> **Records for processing**
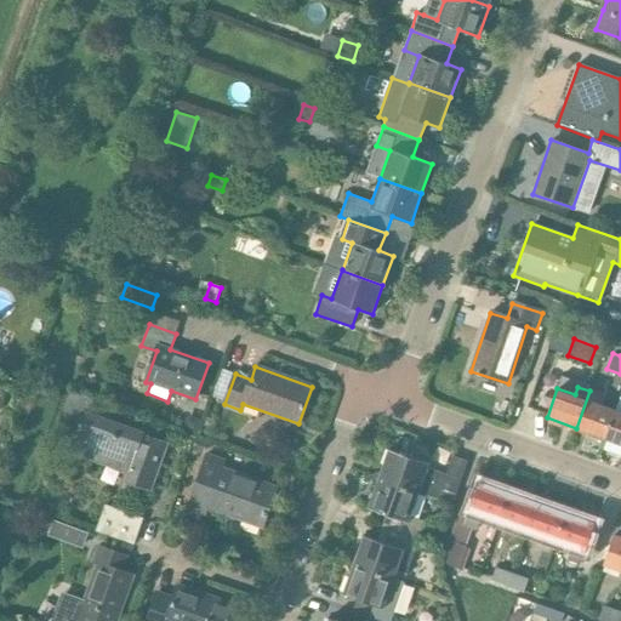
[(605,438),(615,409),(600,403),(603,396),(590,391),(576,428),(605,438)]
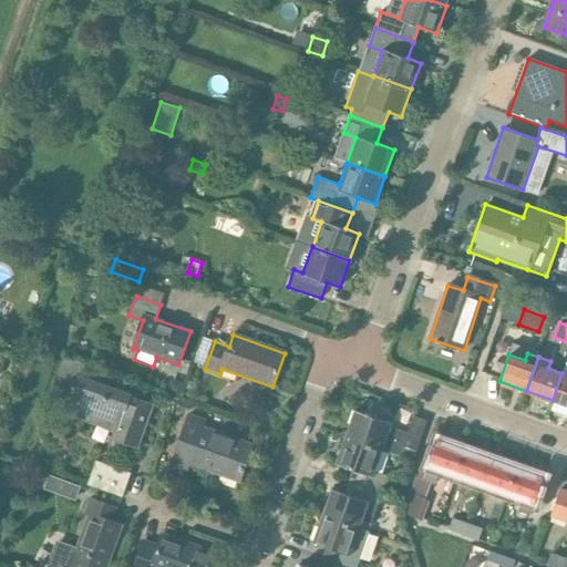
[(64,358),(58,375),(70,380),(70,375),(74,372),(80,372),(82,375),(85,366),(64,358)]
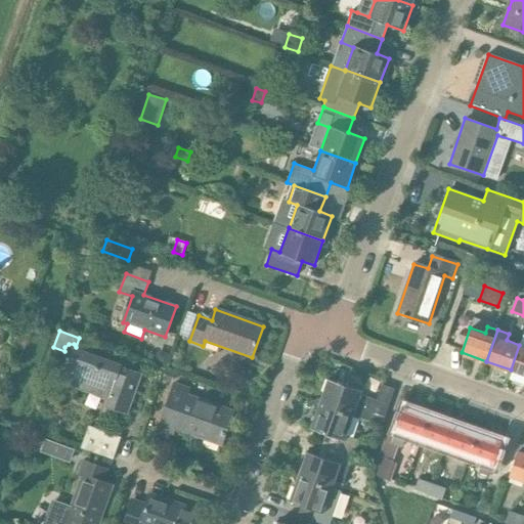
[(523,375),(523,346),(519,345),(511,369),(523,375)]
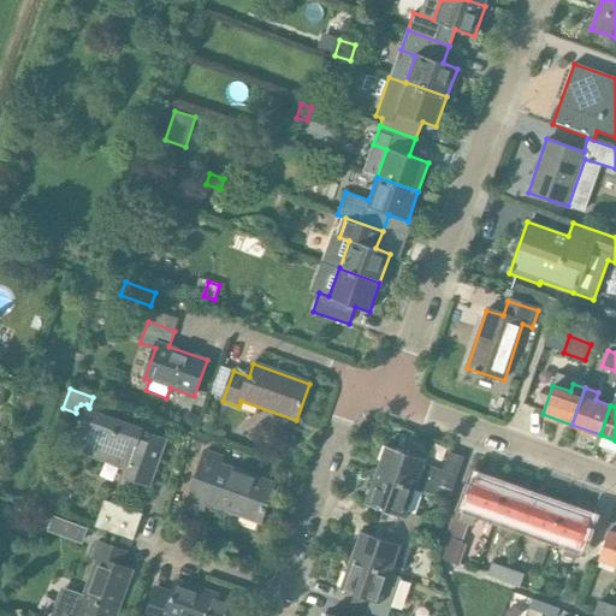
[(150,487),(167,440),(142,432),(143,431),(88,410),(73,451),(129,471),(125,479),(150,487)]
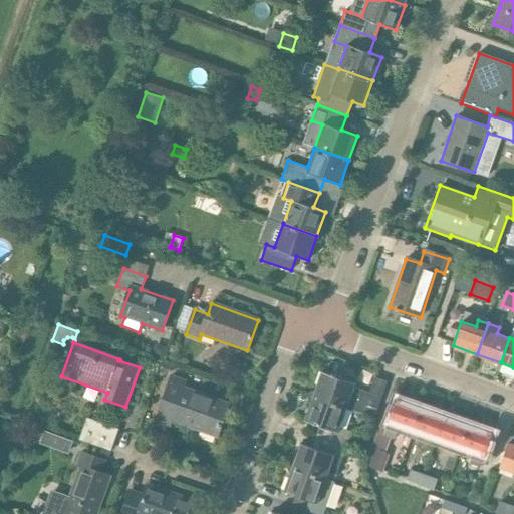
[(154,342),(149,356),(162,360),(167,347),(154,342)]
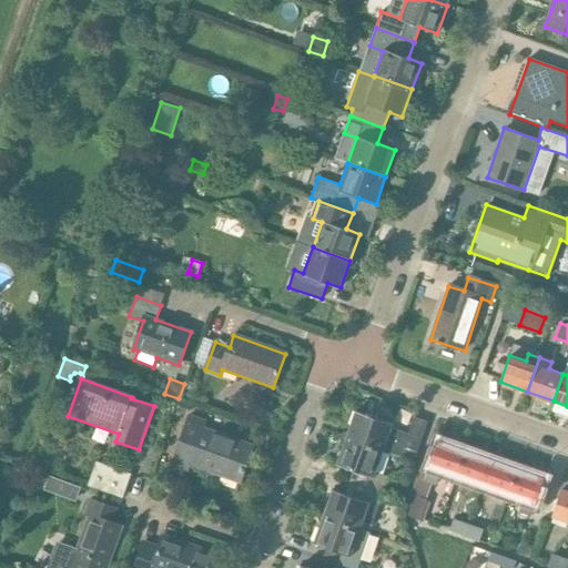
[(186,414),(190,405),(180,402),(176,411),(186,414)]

...

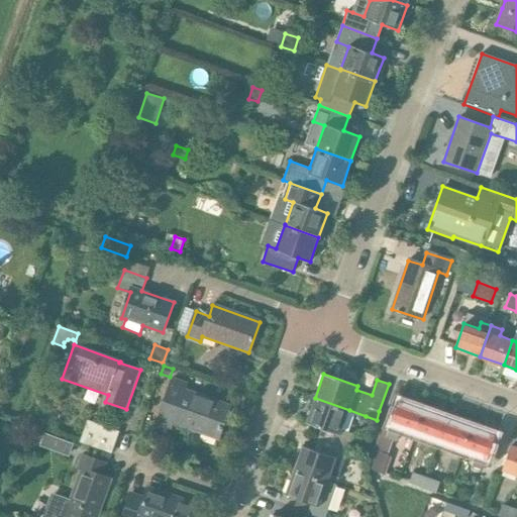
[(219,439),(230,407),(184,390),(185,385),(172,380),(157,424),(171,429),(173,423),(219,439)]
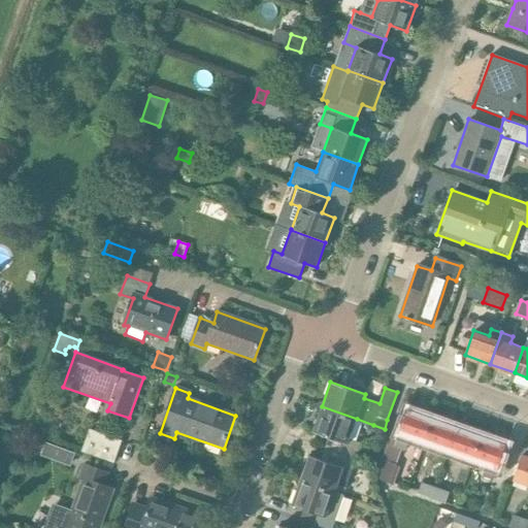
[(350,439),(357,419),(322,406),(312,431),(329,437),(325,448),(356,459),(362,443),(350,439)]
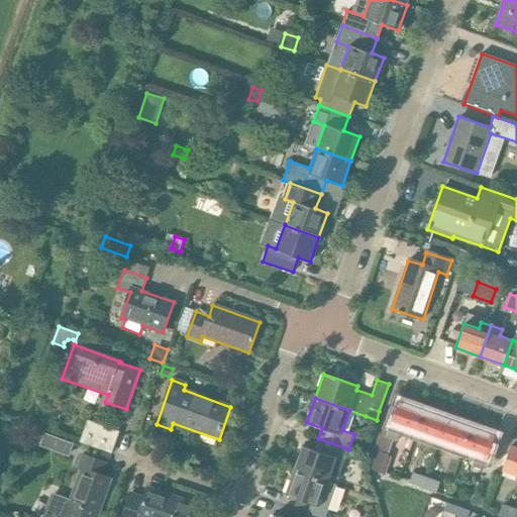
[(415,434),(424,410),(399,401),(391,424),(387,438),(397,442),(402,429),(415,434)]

> **What is expected**
Write down exactly what the lines above say, from the line holding "[(523,375),(523,346),(519,345),(511,369),(523,375)]" through the line holding "[(186,414),(190,405),(180,402),(176,411),(186,414)]", and nothing more. Do not copy the pictures.

> **Exercise result**
[(523,375),(523,346),(519,345),(511,369),(523,375)]
[(150,487),(167,440),(142,432),(143,431),(88,410),(73,451),(129,471),(125,479),(150,487)]
[(154,342),(149,356),(162,360),(167,347),(154,342)]
[(186,414),(190,405),(180,402),(176,411),(186,414)]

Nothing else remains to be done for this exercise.